[Requirement] What you return must match the records exactly, except that the pictures are gone.

[Records contained in a dataset]
== Segment start ==

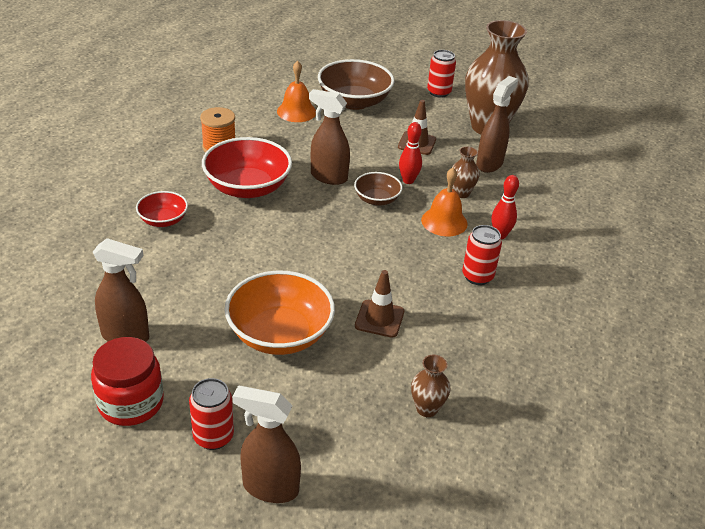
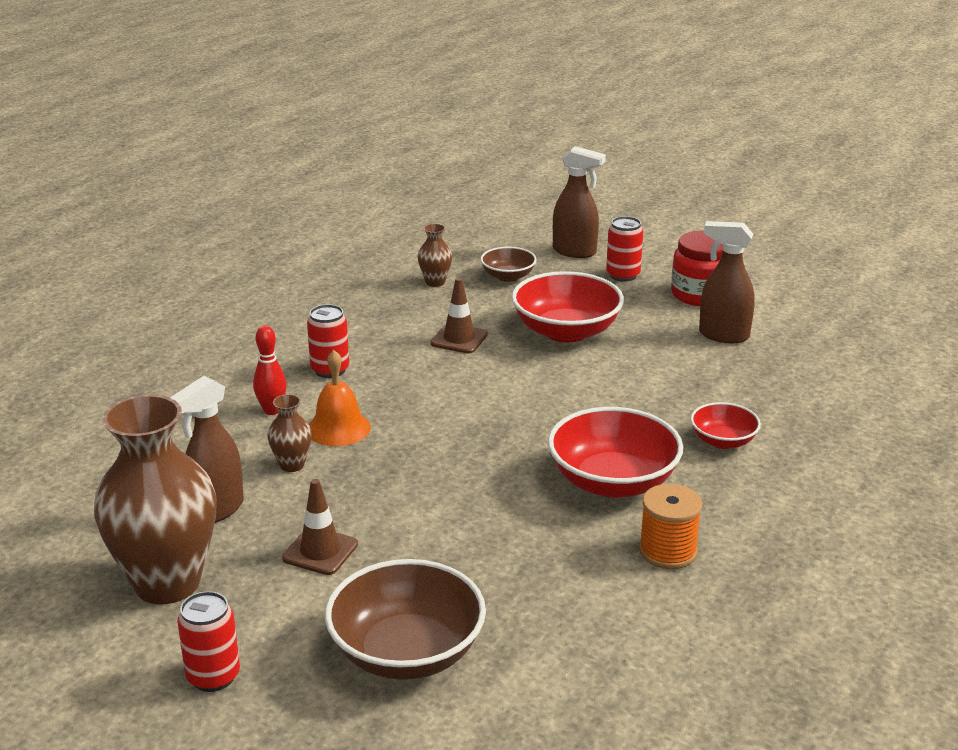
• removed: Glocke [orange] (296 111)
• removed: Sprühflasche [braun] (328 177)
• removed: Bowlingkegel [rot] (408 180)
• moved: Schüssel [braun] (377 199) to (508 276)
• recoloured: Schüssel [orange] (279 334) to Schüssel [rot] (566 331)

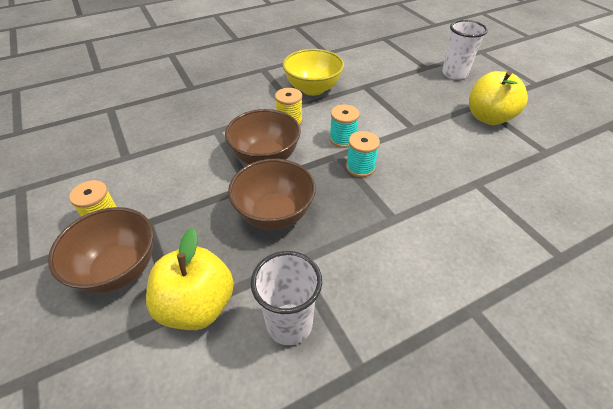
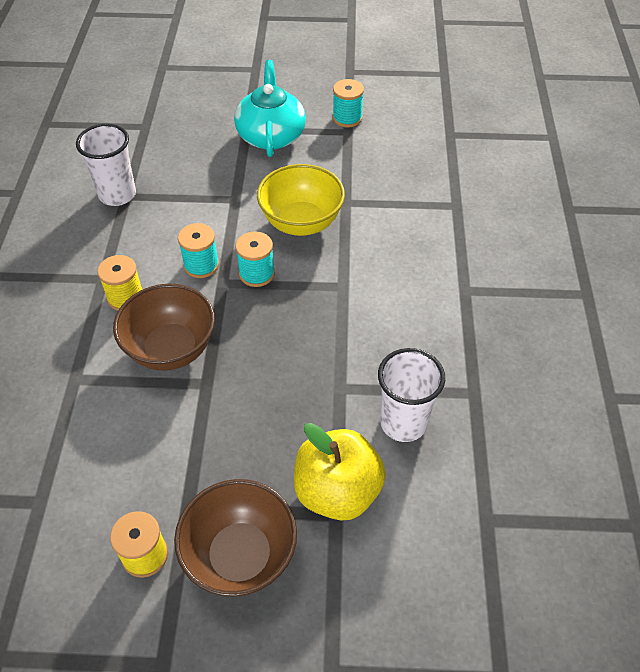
• moved: Becher [weiß] (454 74) to (117 195)
• moved: Schüssel [gelb] (313 89) to (301 222)
• replaced: Apfel [gelb] (488 118) to Teekanne [türkis] (271 135)
• removed: Schüssel [braun] (274 214)
• added: Garnrolle [türkis] (347 118)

== Segment end ==

[Task output]
• removed: Glocke [orange] (296 111)
• removed: Sprühflasche [braun] (328 177)
• removed: Bowlingkegel [rot] (408 180)
• moved: Schüssel [braun] (377 199) to (508 276)
• recoloured: Schüssel [orange] (279 334) to Schüssel [rot] (566 331)

• moved: Becher [weiß] (454 74) to (117 195)
• moved: Schüssel [gelb] (313 89) to (301 222)
• replaced: Apfel [gelb] (488 118) to Teekanne [türkis] (271 135)
• removed: Schüssel [braun] (274 214)
• added: Garnrolle [türkis] (347 118)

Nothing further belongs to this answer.